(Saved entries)
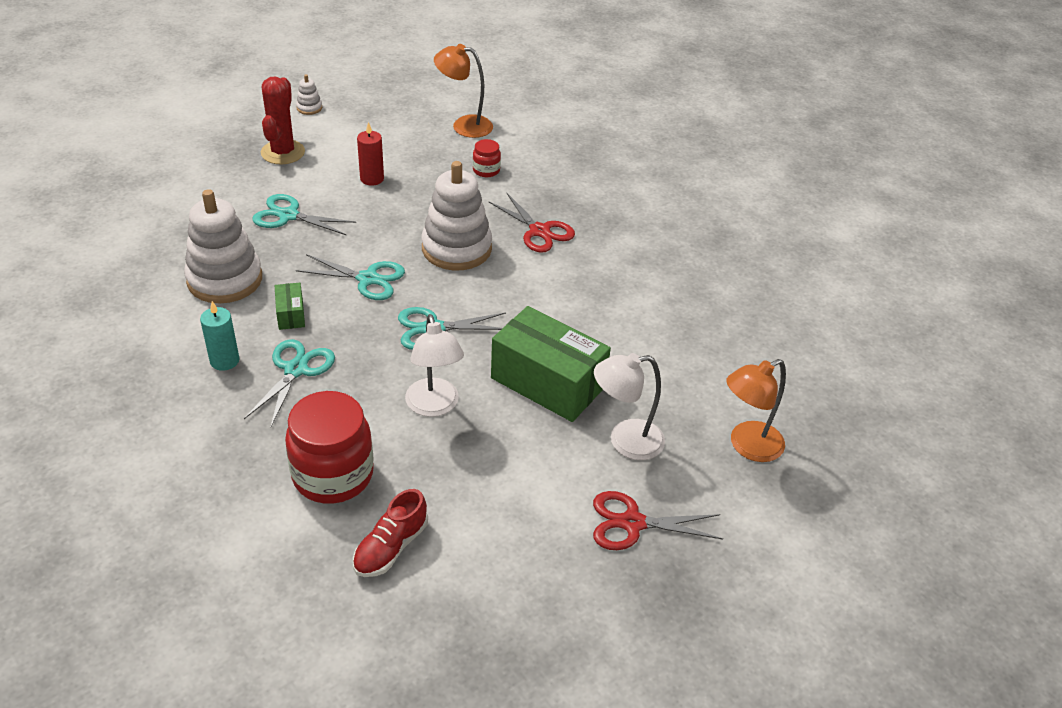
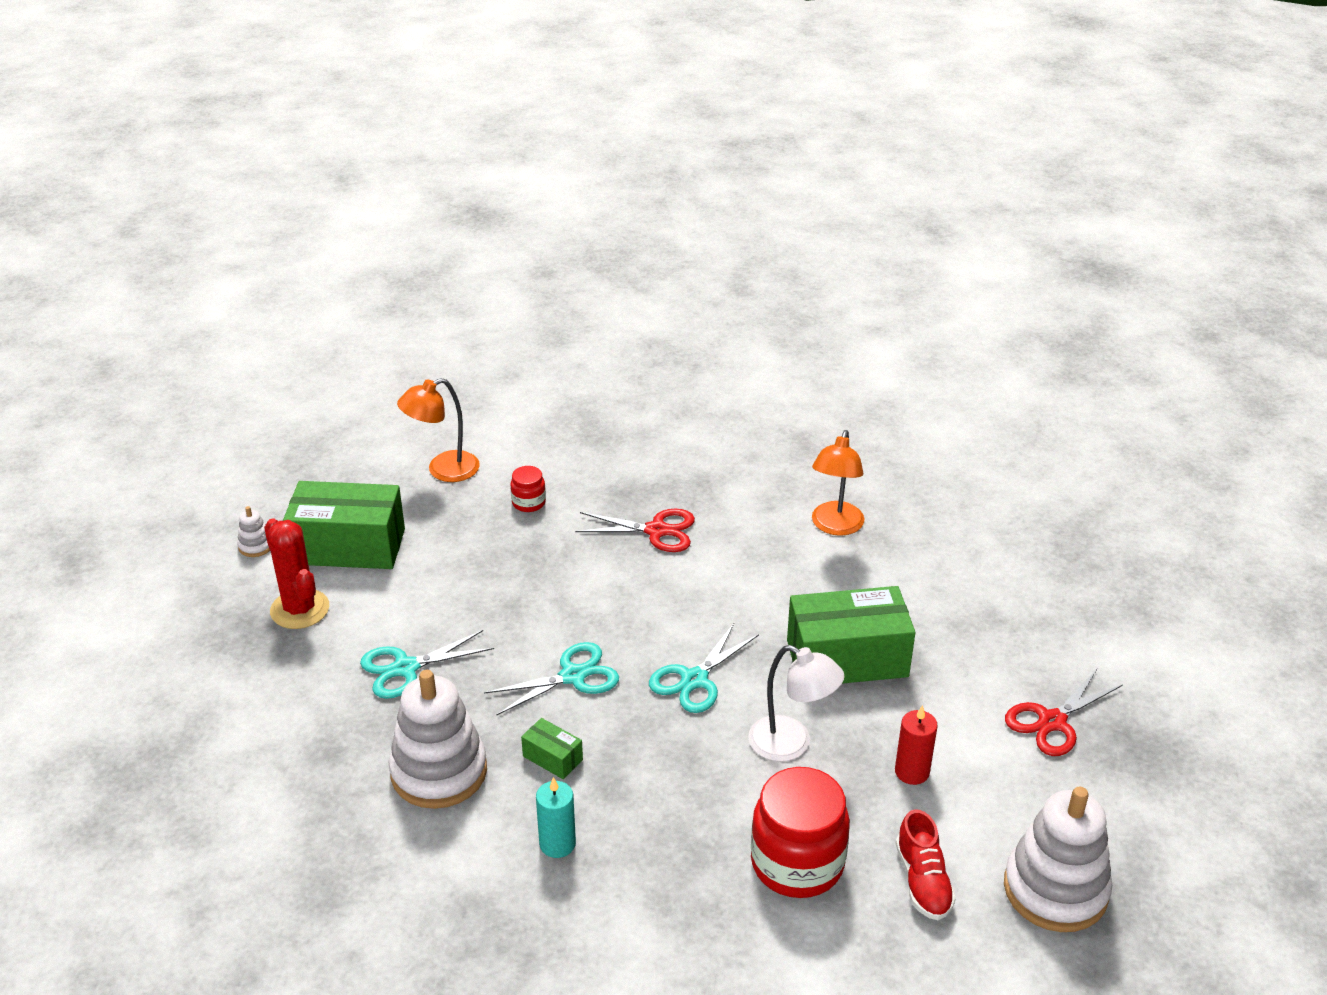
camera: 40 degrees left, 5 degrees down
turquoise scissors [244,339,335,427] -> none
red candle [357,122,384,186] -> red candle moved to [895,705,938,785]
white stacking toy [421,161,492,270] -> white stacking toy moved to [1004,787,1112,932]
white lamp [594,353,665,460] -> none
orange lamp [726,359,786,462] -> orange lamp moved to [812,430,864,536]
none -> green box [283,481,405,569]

*Problem*
Pick from the records each line that contains the word "none" and show it.

*Problem solution*
turquoise scissors [244,339,335,427] -> none
white lamp [594,353,665,460] -> none
none -> green box [283,481,405,569]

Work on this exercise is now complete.